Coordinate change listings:
=======

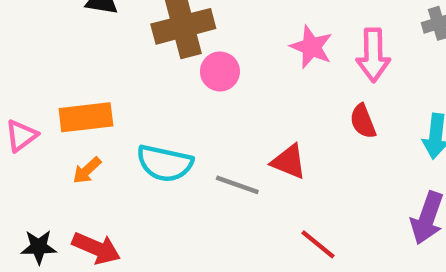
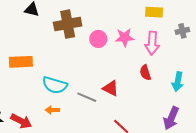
pink star: (311, 47) -> (125, 37), turned -30
pink circle: (220, 71) -> (98, 39), moved
orange arrow: (87, 170) -> (52, 110), moved, turned 40

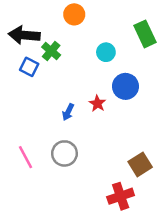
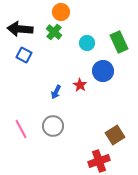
green rectangle: (145, 34) -> (119, 42), moved
green cross: (51, 51) -> (54, 32), moved

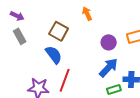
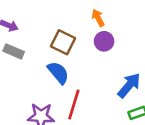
gray rectangle: (20, 36) -> (14, 51), turned -35
purple circle: (109, 42) -> (104, 41), moved

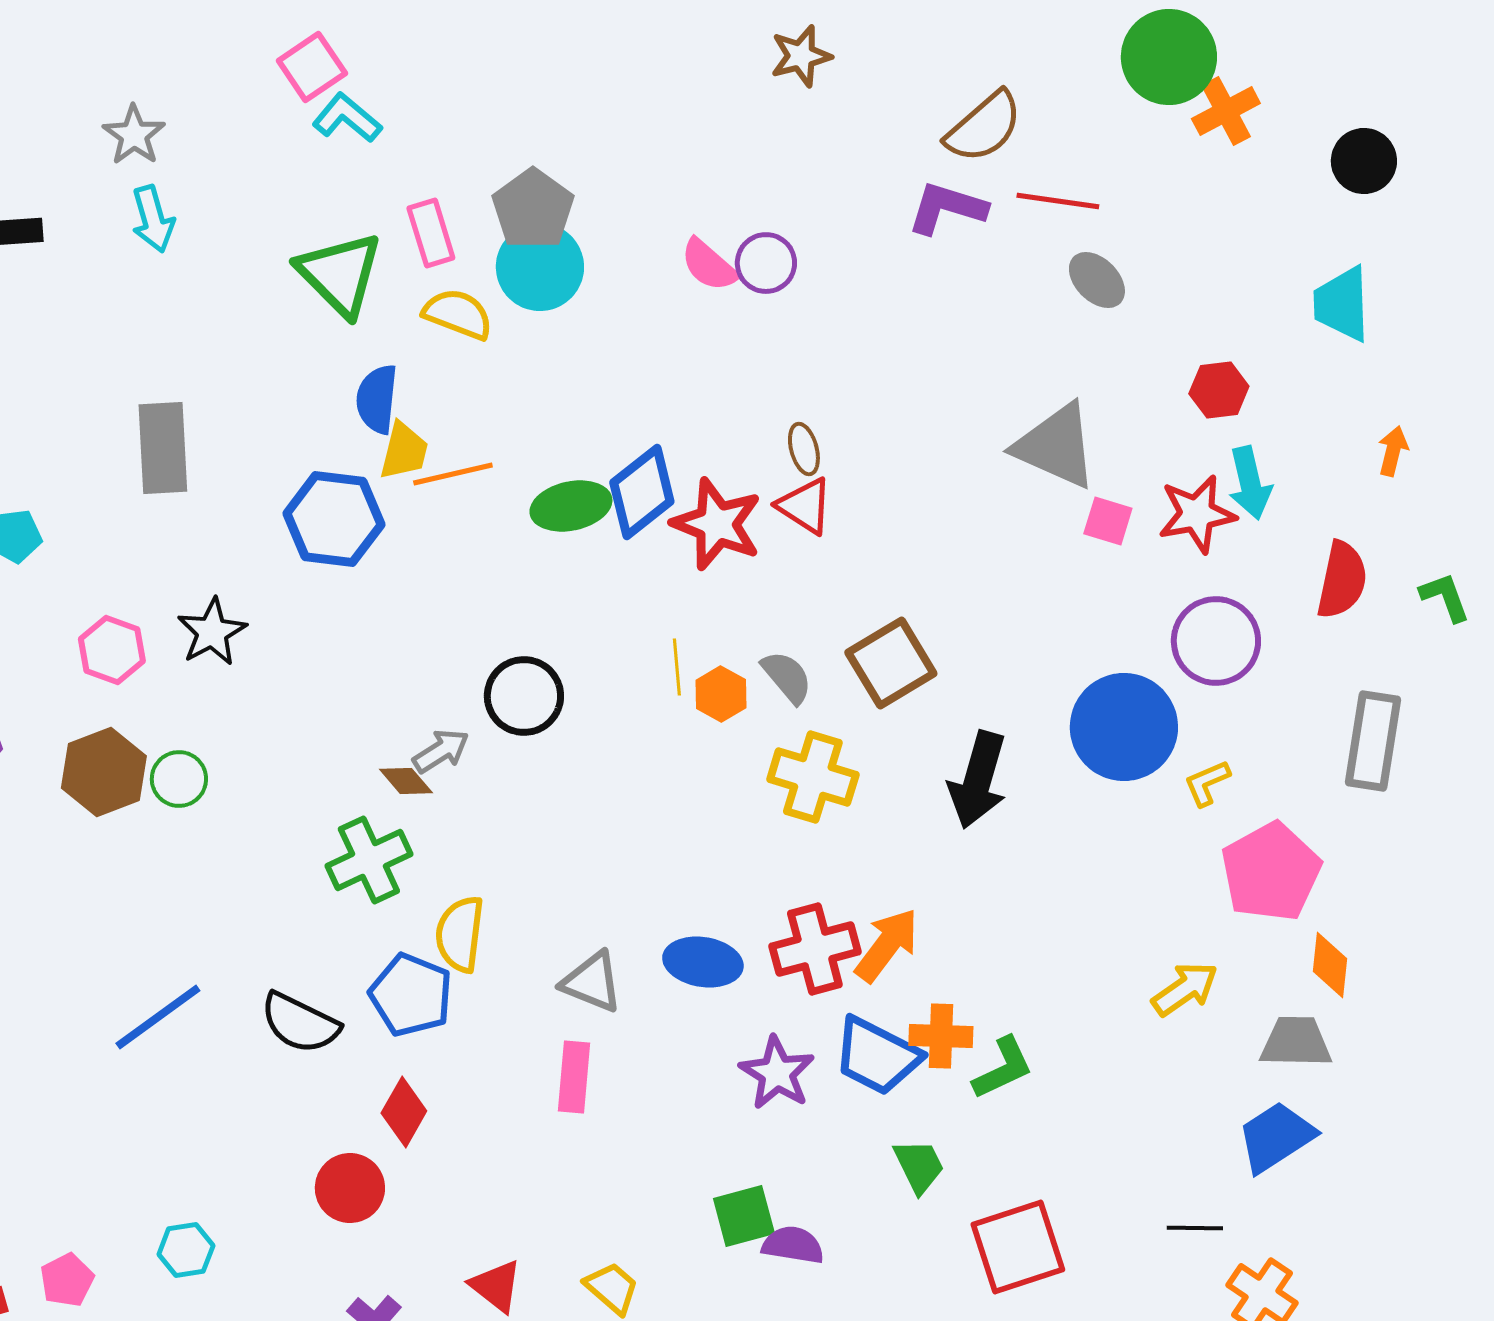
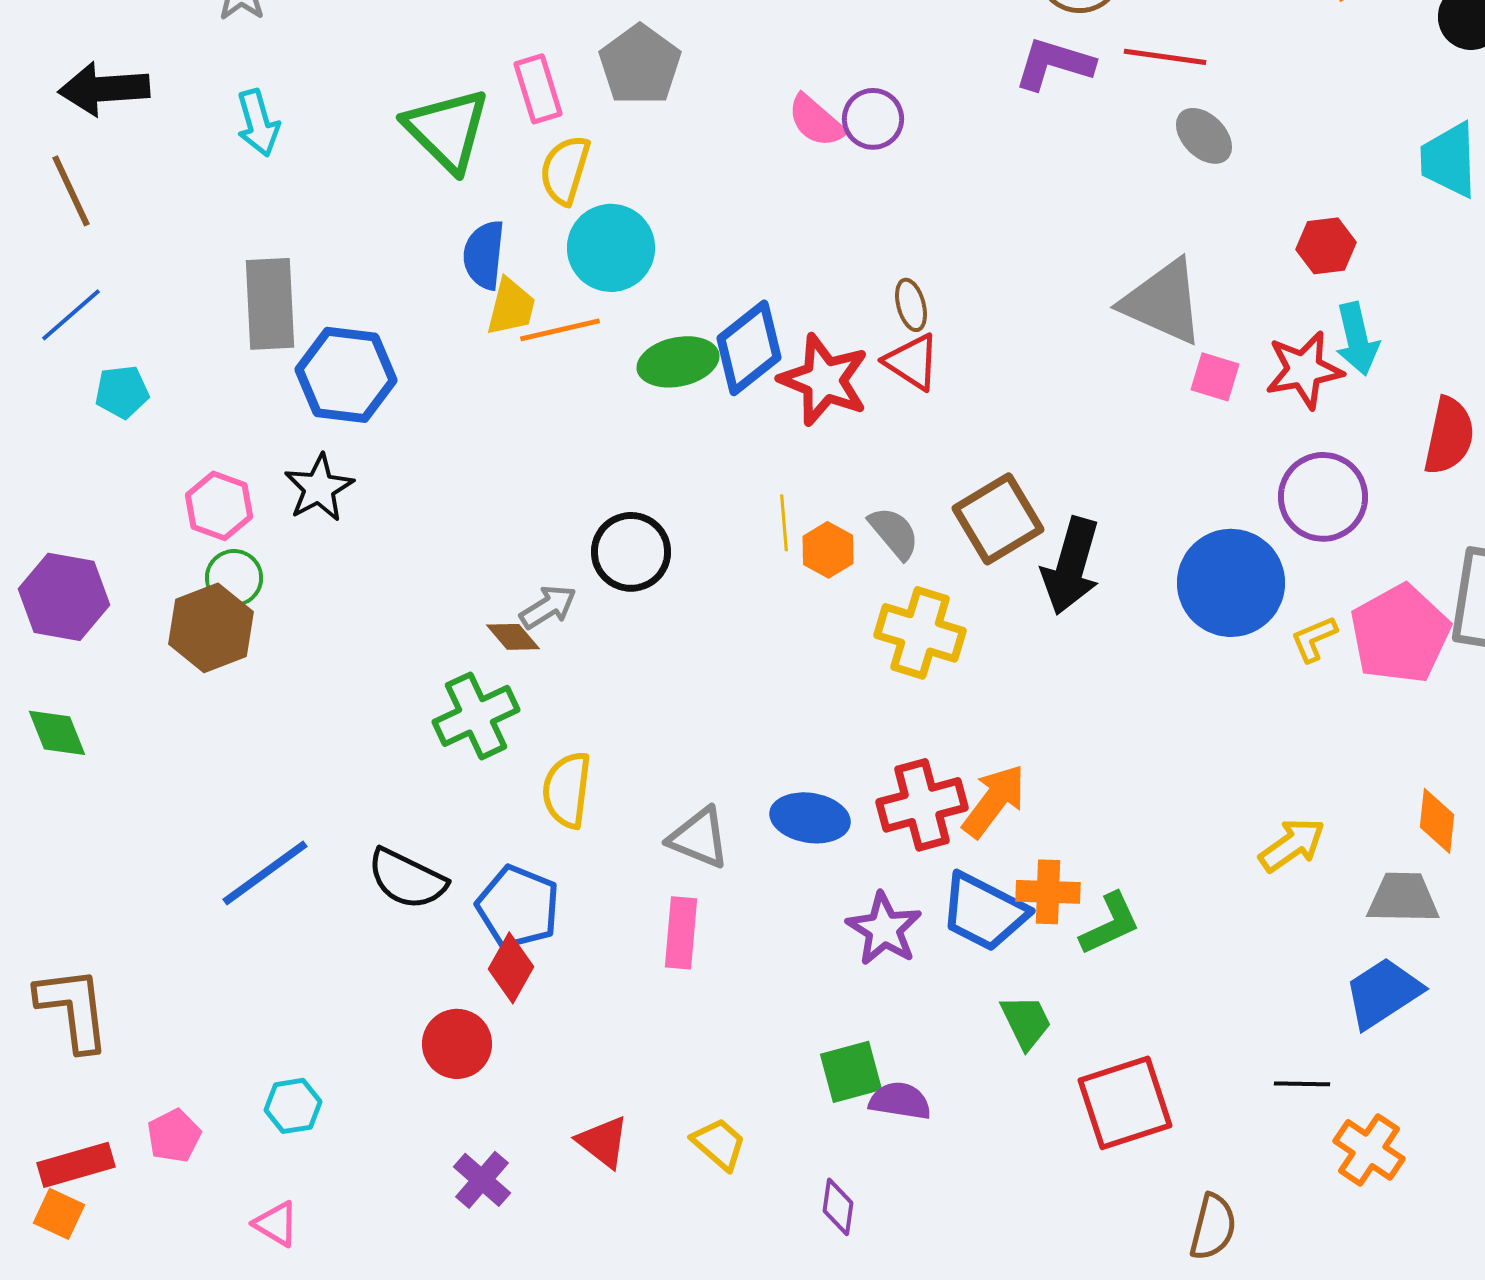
cyan arrow: (153, 219) -> (258, 123), moved
cyan circle: (540, 267) -> (611, 248), moved
yellow semicircle: (458, 314) -> (565, 170), turned -94
blue hexagon: (334, 519) -> (346, 375), moved
green circle: (179, 779) -> (234, 578), moved
black arrow: (978, 780) -> (1071, 566), moved
pink pentagon: (1271, 872) -> (1400, 634), moved
blue pentagon: (411, 995) -> (518, 907), moved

=======

*Your goal*:
Check every line of the entries for "cyan" and report how many lines contain it, without any other words.

*Solution to this problem*:
2